[Spatial object tracking data]
────

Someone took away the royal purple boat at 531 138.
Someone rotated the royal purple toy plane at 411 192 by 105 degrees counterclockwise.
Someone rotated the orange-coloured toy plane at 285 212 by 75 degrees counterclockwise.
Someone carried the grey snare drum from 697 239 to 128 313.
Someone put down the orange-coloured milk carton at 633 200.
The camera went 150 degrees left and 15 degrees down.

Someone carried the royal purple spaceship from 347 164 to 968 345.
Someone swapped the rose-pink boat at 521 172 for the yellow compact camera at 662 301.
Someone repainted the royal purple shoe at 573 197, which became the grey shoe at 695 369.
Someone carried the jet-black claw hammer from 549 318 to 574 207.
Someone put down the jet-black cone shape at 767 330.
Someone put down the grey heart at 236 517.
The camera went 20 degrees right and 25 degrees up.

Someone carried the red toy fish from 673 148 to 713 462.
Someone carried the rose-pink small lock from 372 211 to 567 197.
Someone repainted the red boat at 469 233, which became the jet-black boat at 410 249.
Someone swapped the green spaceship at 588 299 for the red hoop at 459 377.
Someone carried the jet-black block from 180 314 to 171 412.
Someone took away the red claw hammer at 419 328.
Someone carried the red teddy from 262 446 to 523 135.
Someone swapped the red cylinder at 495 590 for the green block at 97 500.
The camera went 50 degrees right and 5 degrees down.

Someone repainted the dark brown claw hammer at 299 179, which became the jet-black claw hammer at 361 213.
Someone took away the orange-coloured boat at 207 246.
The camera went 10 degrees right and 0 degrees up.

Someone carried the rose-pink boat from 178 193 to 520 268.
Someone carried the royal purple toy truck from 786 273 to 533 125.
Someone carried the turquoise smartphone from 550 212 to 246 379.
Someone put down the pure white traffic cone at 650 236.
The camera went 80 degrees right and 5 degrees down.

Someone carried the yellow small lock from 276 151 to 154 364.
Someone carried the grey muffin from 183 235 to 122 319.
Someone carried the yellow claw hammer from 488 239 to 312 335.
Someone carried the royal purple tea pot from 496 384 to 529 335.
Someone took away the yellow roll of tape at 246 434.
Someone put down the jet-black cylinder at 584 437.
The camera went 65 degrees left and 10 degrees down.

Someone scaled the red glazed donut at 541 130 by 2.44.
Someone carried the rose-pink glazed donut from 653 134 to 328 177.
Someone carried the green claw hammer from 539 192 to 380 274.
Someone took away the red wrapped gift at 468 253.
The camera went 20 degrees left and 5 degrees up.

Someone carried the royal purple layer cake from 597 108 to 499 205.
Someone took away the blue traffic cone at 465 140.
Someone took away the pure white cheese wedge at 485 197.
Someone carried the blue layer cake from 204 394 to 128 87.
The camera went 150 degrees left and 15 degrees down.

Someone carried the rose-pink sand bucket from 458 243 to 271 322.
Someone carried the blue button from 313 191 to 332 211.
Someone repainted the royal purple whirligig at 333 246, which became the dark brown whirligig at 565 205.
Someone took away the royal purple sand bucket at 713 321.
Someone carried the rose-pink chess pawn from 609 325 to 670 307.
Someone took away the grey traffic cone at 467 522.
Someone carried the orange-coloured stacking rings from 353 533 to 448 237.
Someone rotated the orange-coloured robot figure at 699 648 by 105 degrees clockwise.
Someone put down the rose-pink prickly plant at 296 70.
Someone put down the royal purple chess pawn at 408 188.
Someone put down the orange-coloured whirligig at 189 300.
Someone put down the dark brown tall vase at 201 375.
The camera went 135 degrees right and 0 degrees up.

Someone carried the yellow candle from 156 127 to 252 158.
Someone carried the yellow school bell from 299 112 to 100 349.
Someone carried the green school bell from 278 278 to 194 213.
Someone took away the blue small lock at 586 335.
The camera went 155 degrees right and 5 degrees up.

────

**Problem details:** Scan the entries above for the word "traffic" and collect each line holding it.

**Result of the task:**
Someone put down the pure white traffic cone at 650 236.
Someone took away the blue traffic cone at 465 140.
Someone took away the grey traffic cone at 467 522.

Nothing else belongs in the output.